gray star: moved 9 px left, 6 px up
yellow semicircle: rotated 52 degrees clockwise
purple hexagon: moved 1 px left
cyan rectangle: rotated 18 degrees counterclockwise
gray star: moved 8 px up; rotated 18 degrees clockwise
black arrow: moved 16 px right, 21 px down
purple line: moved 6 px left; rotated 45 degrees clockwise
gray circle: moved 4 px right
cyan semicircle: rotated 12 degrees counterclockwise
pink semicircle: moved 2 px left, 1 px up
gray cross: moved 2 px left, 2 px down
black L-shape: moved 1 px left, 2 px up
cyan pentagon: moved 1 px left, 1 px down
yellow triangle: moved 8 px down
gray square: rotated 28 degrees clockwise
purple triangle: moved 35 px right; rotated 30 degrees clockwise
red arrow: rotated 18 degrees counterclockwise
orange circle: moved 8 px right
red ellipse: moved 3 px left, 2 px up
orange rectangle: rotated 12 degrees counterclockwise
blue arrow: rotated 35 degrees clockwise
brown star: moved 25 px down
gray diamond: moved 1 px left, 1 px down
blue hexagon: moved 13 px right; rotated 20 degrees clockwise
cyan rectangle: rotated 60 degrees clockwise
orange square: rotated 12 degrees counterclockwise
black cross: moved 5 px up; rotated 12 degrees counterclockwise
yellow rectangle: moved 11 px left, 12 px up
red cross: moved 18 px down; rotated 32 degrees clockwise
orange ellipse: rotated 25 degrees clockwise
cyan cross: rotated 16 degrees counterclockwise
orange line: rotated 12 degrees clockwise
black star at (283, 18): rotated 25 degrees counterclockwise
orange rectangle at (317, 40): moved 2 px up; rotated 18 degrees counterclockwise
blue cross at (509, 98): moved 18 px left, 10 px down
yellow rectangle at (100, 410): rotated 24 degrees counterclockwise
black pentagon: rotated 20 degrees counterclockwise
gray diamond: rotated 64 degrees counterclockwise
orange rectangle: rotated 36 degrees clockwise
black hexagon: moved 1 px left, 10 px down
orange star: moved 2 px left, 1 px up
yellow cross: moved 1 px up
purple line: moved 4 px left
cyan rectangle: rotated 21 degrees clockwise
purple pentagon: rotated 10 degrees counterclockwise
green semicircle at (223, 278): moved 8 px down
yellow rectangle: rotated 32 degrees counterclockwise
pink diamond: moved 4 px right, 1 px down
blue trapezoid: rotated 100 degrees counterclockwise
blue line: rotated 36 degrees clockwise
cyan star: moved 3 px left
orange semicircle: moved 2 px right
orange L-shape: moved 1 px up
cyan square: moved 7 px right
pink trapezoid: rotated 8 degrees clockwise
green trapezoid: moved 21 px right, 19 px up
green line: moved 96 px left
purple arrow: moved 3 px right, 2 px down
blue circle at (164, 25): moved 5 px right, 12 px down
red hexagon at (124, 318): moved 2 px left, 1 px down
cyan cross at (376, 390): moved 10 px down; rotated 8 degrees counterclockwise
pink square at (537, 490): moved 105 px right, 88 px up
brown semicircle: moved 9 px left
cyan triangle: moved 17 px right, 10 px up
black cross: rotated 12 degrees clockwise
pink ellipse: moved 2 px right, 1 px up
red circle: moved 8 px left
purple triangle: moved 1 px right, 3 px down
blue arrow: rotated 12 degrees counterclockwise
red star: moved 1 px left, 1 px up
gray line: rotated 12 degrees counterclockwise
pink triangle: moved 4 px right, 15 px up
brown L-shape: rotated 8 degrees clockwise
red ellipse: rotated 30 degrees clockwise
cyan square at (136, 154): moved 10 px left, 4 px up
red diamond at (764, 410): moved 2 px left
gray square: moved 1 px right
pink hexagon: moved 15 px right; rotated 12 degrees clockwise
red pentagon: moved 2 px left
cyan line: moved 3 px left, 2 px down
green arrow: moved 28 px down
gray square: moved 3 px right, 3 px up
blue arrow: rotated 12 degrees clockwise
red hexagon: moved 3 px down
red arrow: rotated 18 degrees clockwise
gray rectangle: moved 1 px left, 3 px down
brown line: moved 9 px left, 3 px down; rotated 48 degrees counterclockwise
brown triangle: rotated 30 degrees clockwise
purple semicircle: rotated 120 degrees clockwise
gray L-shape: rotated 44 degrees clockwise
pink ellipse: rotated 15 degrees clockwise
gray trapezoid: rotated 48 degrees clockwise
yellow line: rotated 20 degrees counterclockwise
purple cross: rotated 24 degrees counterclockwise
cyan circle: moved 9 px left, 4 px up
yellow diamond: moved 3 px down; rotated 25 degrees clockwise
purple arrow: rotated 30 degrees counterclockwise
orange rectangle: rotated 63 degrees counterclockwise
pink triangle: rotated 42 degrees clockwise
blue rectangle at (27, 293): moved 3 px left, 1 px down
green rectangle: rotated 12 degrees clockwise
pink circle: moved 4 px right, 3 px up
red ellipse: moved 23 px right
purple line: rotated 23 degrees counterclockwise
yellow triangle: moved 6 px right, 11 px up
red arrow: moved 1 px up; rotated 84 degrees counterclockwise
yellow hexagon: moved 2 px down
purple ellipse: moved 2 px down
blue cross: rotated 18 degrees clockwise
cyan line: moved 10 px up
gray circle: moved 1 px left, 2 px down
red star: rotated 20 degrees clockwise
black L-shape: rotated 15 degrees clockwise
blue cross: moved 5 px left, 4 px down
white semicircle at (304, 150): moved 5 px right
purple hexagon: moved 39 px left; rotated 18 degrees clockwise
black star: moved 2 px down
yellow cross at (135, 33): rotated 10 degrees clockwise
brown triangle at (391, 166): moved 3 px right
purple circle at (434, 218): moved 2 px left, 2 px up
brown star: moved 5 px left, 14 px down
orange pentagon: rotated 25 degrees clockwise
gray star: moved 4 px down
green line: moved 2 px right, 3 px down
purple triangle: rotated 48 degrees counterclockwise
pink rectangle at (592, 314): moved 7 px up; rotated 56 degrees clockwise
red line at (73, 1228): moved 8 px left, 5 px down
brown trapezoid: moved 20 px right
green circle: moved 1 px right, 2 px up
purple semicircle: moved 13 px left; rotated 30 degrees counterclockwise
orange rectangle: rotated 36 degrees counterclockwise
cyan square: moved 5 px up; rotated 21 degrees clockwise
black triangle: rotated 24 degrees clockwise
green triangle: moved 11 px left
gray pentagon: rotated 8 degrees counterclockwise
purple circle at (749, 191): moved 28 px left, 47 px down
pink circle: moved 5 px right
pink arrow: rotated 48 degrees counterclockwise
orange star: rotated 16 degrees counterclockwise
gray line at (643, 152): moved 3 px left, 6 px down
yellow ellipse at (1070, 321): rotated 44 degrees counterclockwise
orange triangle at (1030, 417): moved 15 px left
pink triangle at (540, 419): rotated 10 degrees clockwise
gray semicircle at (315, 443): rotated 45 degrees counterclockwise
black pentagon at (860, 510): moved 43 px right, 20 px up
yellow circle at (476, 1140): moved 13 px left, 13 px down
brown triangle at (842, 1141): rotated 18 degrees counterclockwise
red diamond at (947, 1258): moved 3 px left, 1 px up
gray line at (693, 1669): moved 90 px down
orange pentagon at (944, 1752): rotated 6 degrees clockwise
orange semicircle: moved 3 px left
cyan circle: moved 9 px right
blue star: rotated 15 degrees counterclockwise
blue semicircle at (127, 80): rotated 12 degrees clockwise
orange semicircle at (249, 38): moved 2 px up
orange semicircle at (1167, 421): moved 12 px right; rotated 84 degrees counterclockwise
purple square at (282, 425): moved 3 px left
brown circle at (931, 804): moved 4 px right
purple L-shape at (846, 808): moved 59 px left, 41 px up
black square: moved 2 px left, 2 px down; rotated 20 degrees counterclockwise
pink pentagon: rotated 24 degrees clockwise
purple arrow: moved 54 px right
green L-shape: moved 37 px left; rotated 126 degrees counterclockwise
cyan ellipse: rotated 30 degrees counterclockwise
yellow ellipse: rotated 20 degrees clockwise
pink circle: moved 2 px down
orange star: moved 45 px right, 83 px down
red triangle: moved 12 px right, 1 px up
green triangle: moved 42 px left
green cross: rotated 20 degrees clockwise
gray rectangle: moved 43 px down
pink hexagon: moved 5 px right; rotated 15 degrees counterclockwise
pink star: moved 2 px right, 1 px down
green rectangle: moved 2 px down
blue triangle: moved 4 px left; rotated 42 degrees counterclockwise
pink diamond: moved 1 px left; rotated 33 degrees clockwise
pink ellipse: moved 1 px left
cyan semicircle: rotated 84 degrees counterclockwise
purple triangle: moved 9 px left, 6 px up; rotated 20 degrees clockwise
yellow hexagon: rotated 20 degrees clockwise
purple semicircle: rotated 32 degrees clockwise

Work order:
Find the line that contains "purple triangle: moved 9". Copy it and every line after it to the end of the records, exactly, and nothing more.

Answer to the exercise:
purple triangle: moved 9 px left, 6 px up; rotated 20 degrees clockwise
yellow hexagon: rotated 20 degrees clockwise
purple semicircle: rotated 32 degrees clockwise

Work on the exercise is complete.